WHAT TO WORK ON => Here the job is to transcribe only the lines from the one containing "(270, 204) = (304, 199): none -> red star" through the last line below, exactly as written; please leave out pictures.
[RECORDS SUPPLIED Boundary: Start]
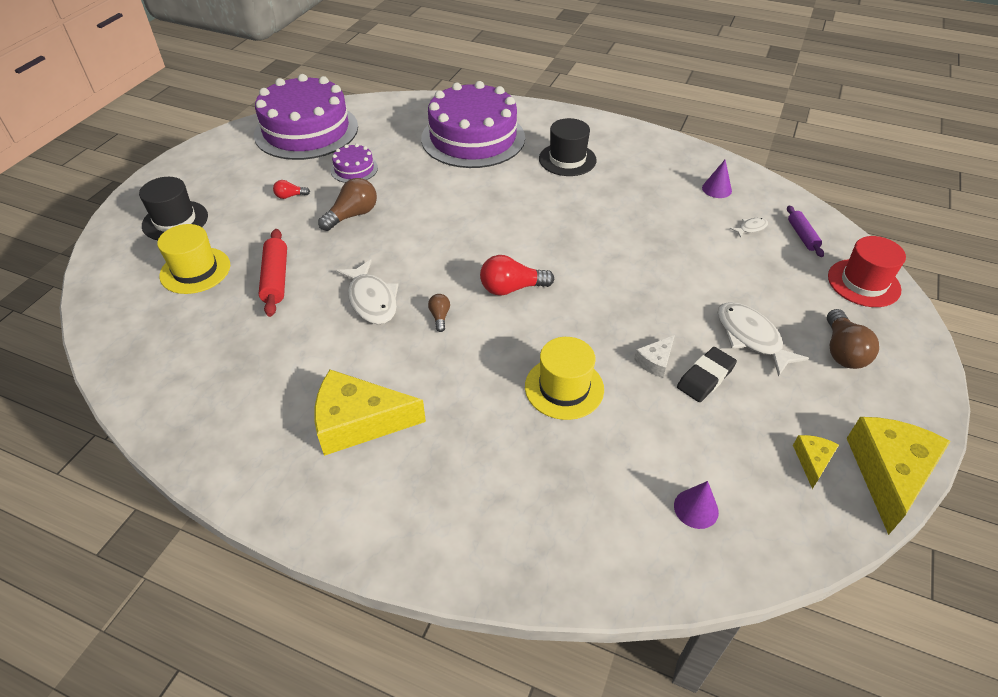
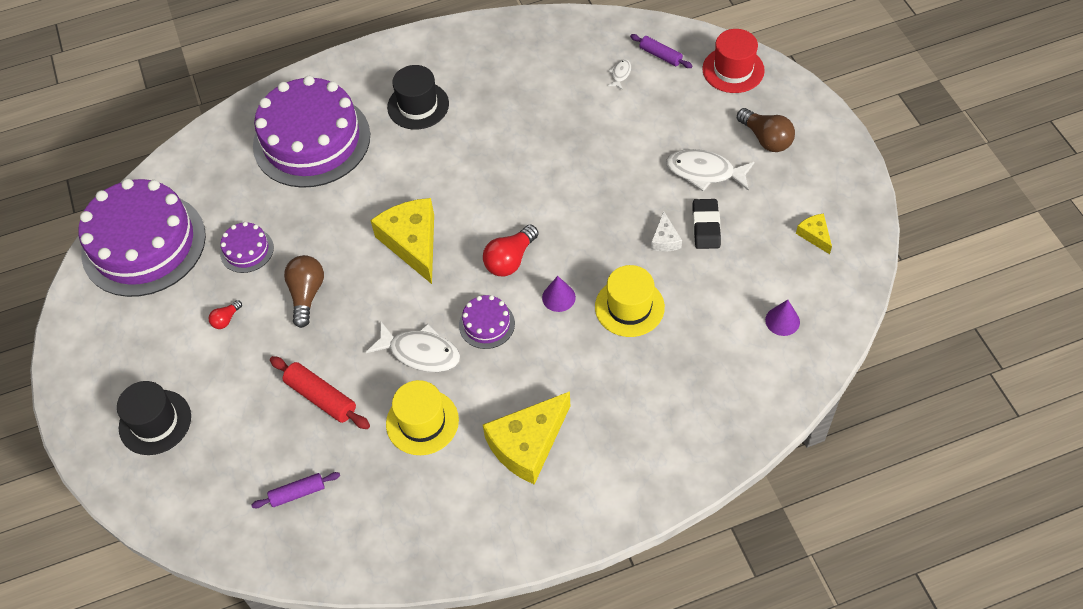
camera: 40 degrees left, 10 degrees up
(180, 323) = (297, 493): none -> purple rolling pin
(195, 270) = (243, 446): yellow hat -> yellow hat (422, 422)
(440, 317) = (486, 324): brown light bulb -> purple cake
(716, 189) = (562, 52): purple cone -> purple cone (558, 297)
(889, 473) = (859, 209): yellow cheese -> yellow cheese (412, 243)

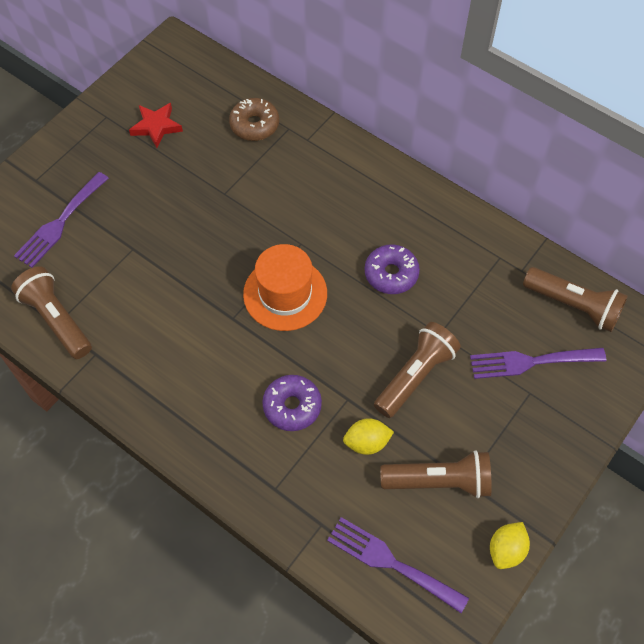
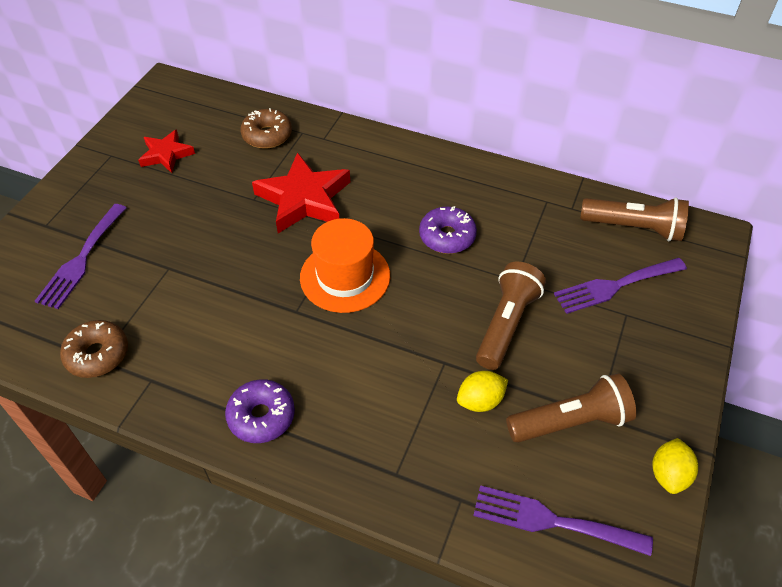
camera: 15 degrees left, 10 degrees down
(56, 319) = (97, 354): brown flashlight -> brown donut
(270, 204) = (304, 199): none -> red star
(292, 406) = (387, 383): purple donut -> purple donut (261, 416)

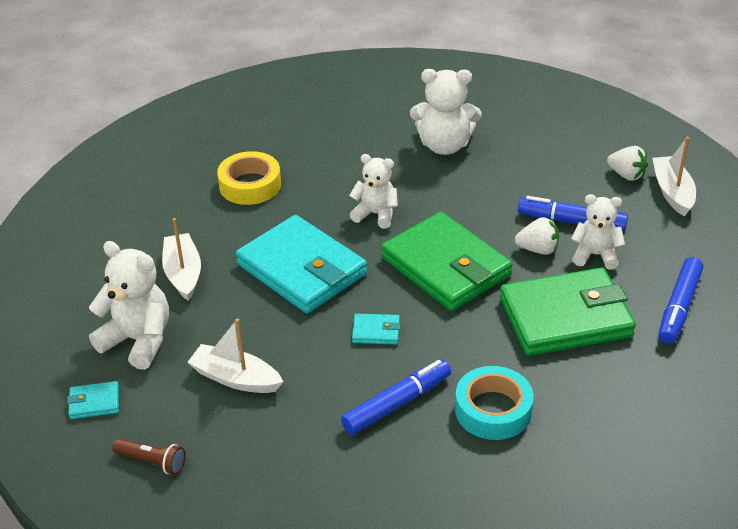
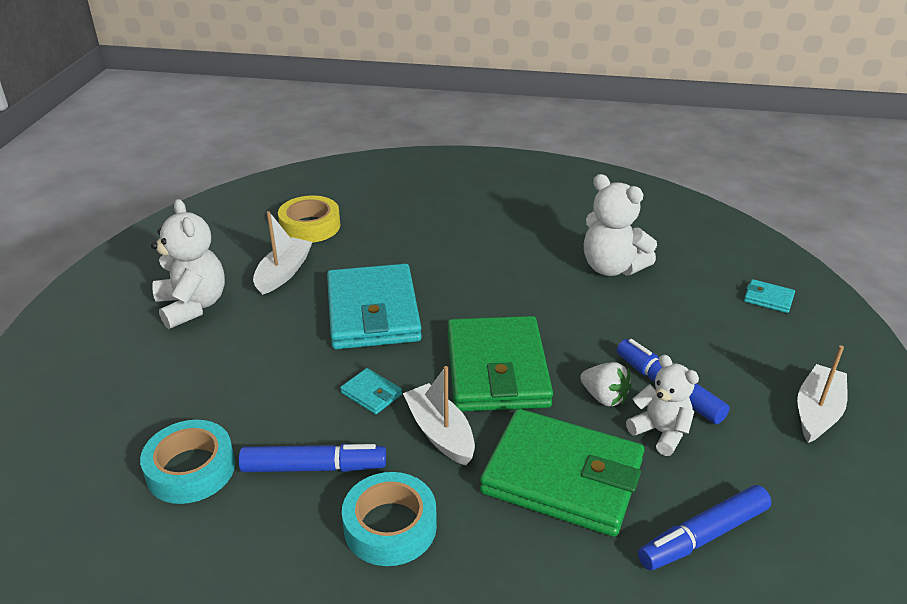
camera: 35 degrees right, 5 degrees down
(94, 402) = (108, 335): turquoise wallet -> turquoise wallet (768, 298)
(152, 462) = (84, 403): brown flashlight -> none
(235, 378) = (219, 372): white boat -> white boat (440, 433)
(250, 185) = (411, 231): yellow tape -> yellow tape (310, 226)
(308, 456) = (191, 469): none -> turquoise tape
(376, 214) = (485, 297): white teddy bear -> none
(626, 175) = (778, 371): white strawberry -> none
[RECORDS SUPPLIED Boundary: End]
WRITTEN ANSWER =>
(270, 204) = (304, 199): none -> red star
(292, 406) = (387, 383): purple donut -> purple donut (261, 416)

camera: 35 degrees right, 5 degrees down
(94, 402) = (108, 335): turquoise wallet -> turquoise wallet (768, 298)
(152, 462) = (84, 403): brown flashlight -> none
(235, 378) = (219, 372): white boat -> white boat (440, 433)
(250, 185) = (411, 231): yellow tape -> yellow tape (310, 226)
(308, 456) = (191, 469): none -> turquoise tape
(376, 214) = (485, 297): white teddy bear -> none
(626, 175) = (778, 371): white strawberry -> none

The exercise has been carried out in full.